> **TASK STATEMENT**:
From the first line to the last, give the data again exactly.

** Opening PROVIDED MATERIAL block **

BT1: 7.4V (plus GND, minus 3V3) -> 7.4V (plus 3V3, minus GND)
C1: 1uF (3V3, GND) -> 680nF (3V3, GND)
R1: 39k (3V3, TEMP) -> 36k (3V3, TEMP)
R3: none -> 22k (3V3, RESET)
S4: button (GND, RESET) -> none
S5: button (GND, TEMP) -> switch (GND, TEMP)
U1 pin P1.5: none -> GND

** Closing PROVIDED MATERIAL block **

> **REPLY TO THE TASK**:
BT1: 7.4V (plus GND, minus 3V3) -> 7.4V (plus 3V3, minus GND)
C1: 1uF (3V3, GND) -> 680nF (3V3, GND)
R1: 39k (3V3, TEMP) -> 36k (3V3, TEMP)
R3: none -> 22k (3V3, RESET)
S4: button (GND, RESET) -> none
S5: button (GND, TEMP) -> switch (GND, TEMP)
U1 pin P1.5: none -> GND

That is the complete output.